Each line below that contains "turned" counts once; report the total and nothing more.

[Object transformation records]
***
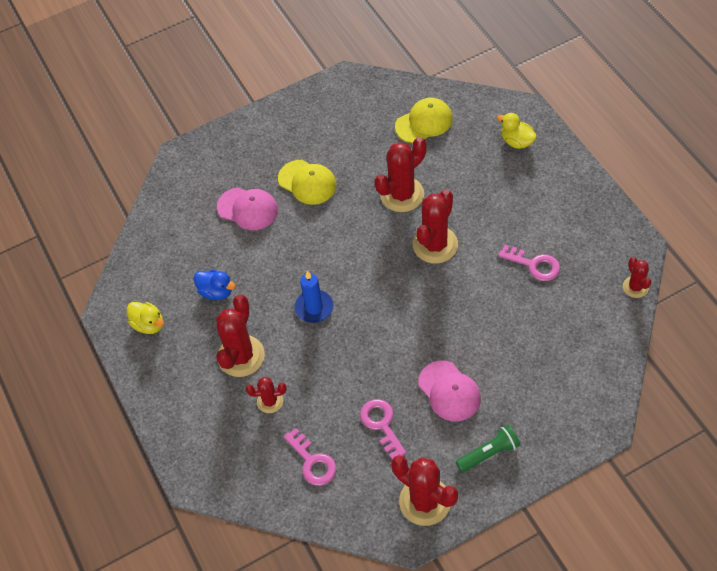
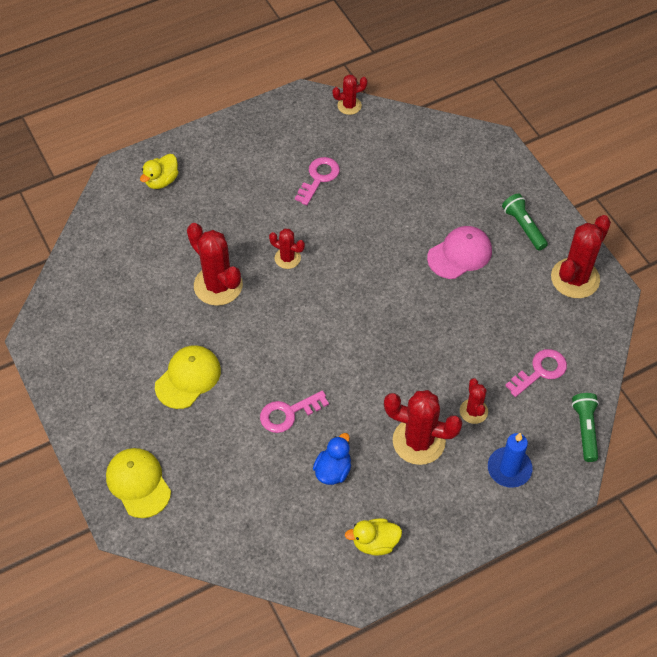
camera: 95 degrees left, 0 degrees up
(149, 324) = (375, 543): yellow duck -> yellow duck turned 135 degrees counterclockwise
(247, 209) = (218, 441): pink cap -> none
(247, 499) = (585, 430): none -> green flashlight
(314, 308) = (359, 370): blue candle -> blue candle (509, 468)
(381, 424) = (497, 311): pink key -> pink key (288, 413)
(424, 122) = (120, 261): yellow cap -> yellow cap (138, 483)
(435, 245) = (287, 258): red cactus -> red cactus, size x0.55

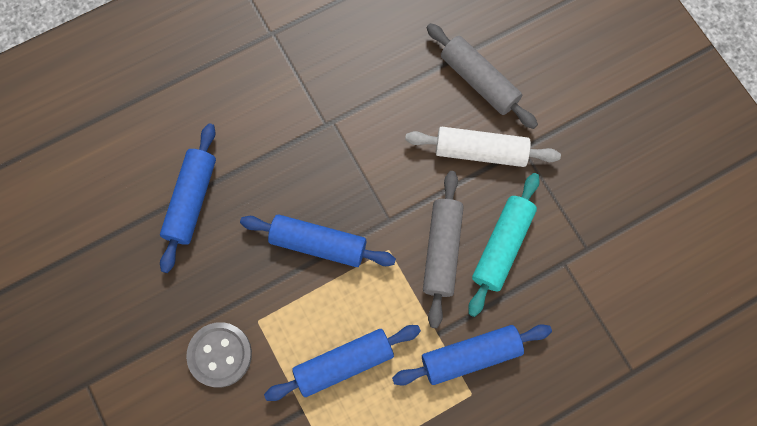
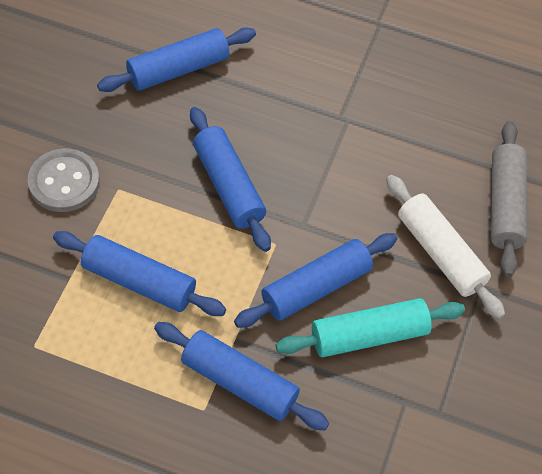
camera: 45 degrees right, 15 degrees down
(442, 251) = (316, 287): grey rolling pin -> blue rolling pin

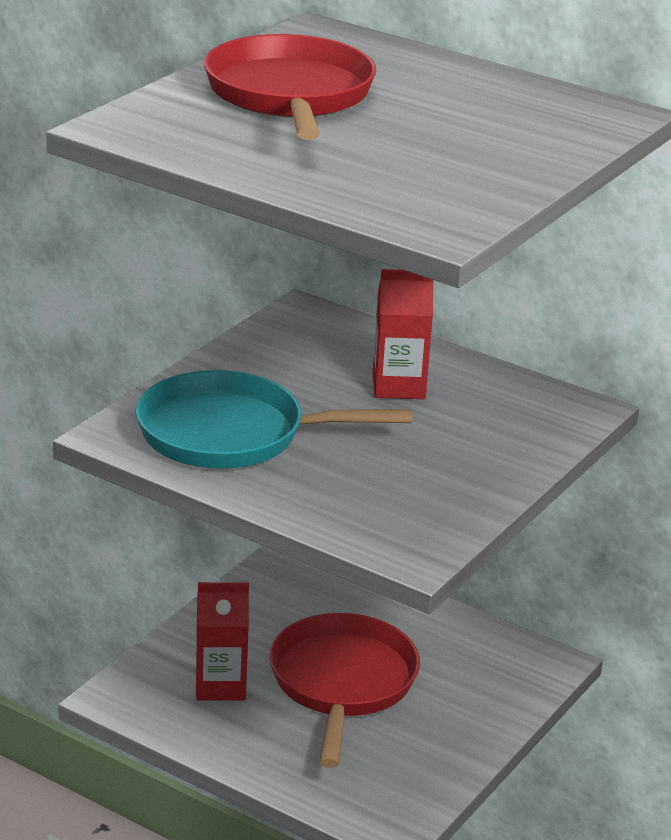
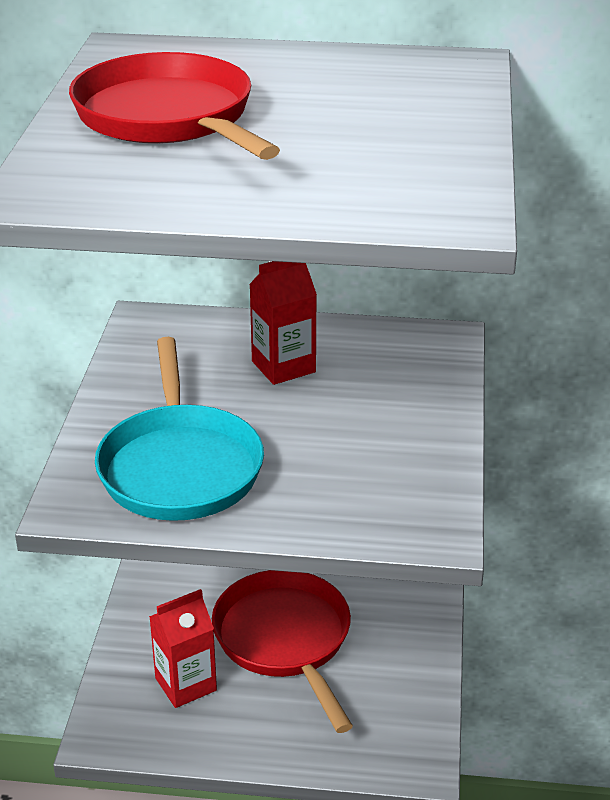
camera: 25 degrees left, 5 degrees up
(232, 434) = (180, 466): turquoise pan -> turquoise pan turned 75 degrees counterclockwise

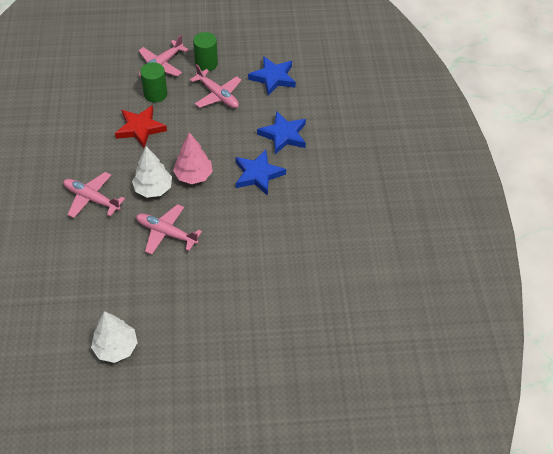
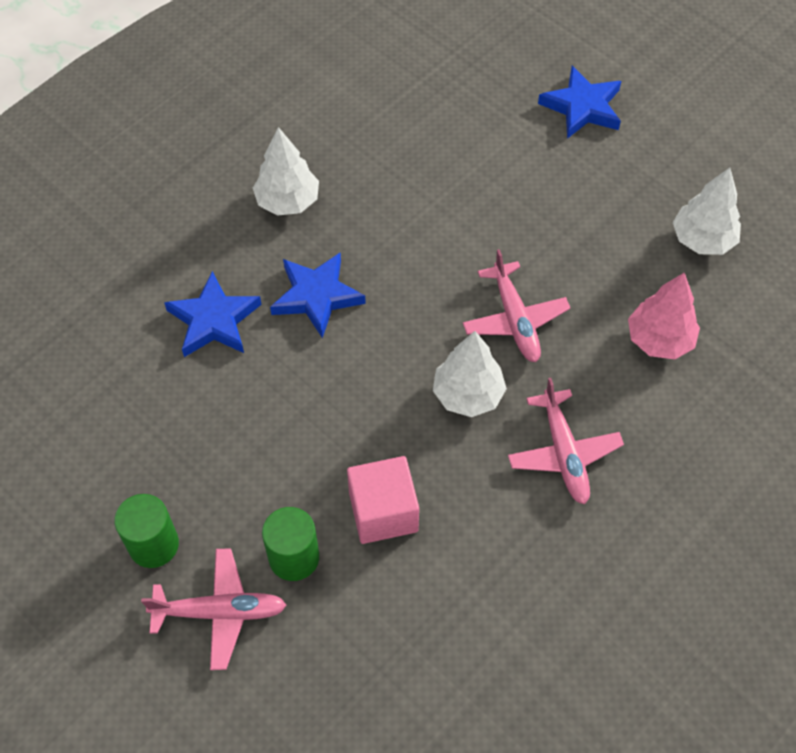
camera: 130 degrees left, 5 degrees up
(140, 128) = (383, 512): red star -> pink cube
(193, 175) = (396, 367): pink tree -> pink tree (659, 340)
(217, 95) = (212, 467): pink plane -> none
(273, 78) = (102, 422): blue star -> blue star (582, 107)
(322, 200) = (288, 201): none -> white tree

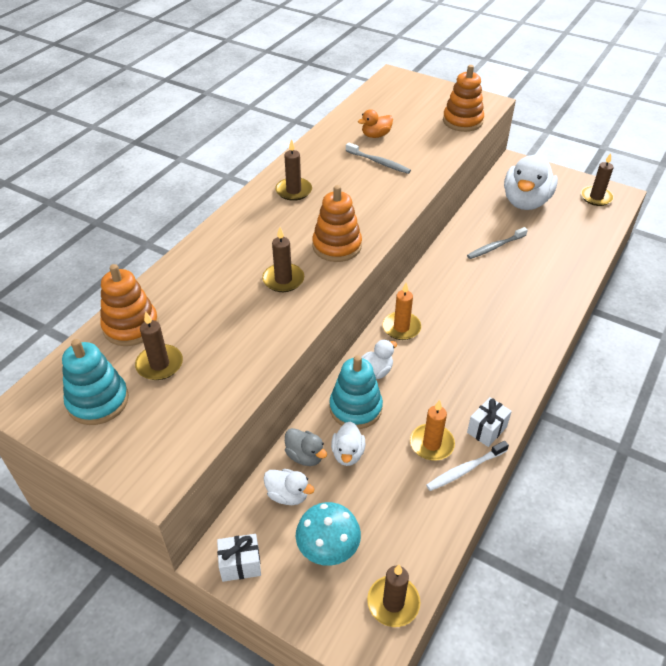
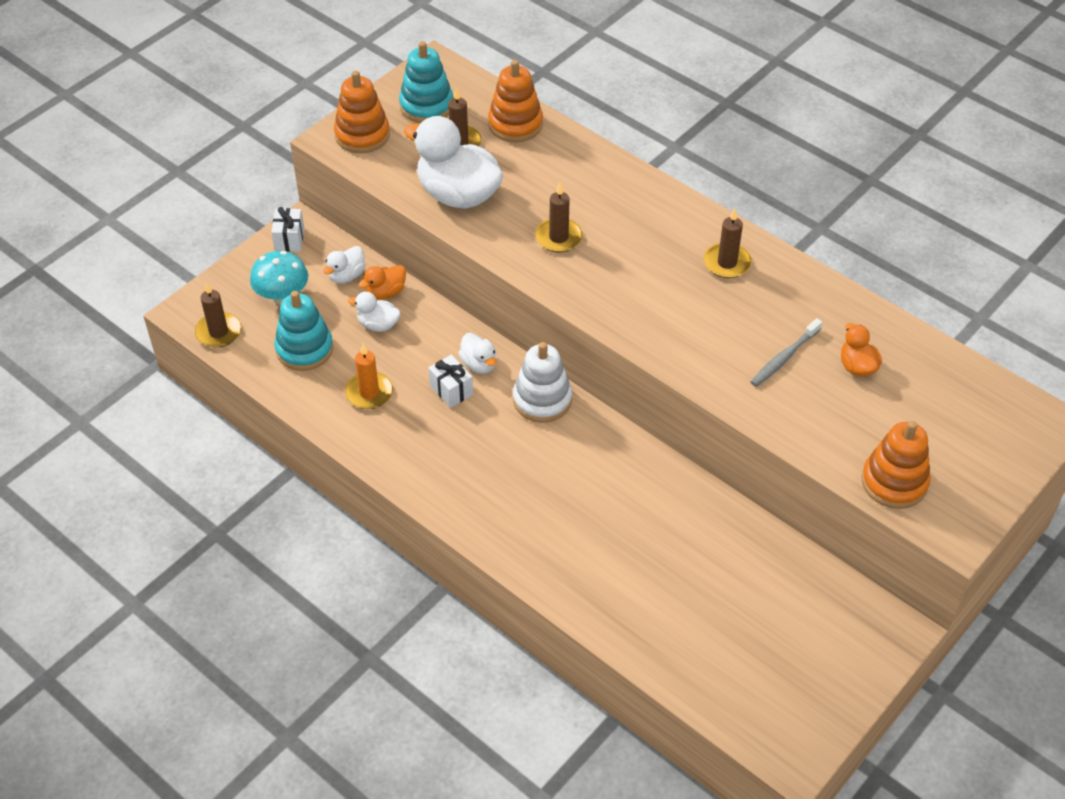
camera: 100 degrees right, 5 degrees up
(305, 456) = (385, 292): grey duck -> orange duck
(337, 246) = (608, 289): orange stacking toy -> orange stacking toy (362, 135)
(355, 408) = (433, 339): turquoise stacking toy -> turquoise stacking toy (304, 349)
(401, 327) = (542, 400): orange candle -> white stacking toy
(465, 469) = (330, 413): white toothbrush -> none
(487, 430) = (373, 444): white gift -> white gift (451, 390)
(495, 247) = (680, 538): grey toothbrush -> none
(525, 201) = (787, 610): white duck -> white duck (458, 194)
(596, 197) = (790, 719): brown candle -> none

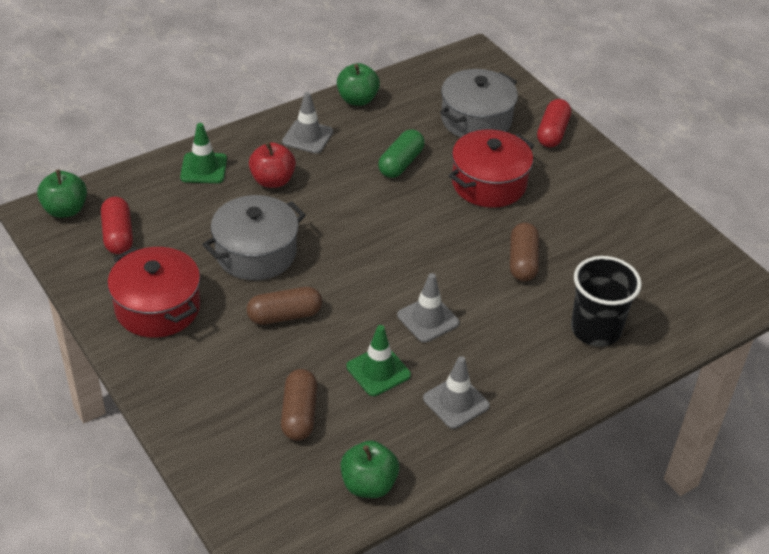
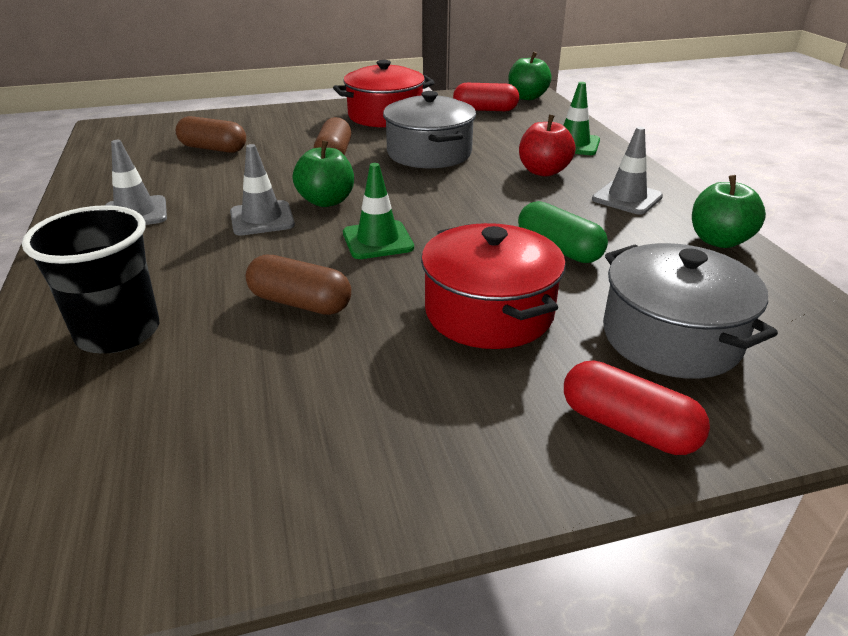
camera: 110 degrees right, 10 degrees down
(368, 484) = (107, 163): green apple -> green apple (326, 201)
(378, 371) = (221, 184): green traffic cone -> green traffic cone (378, 240)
***
> **Completed task**: 2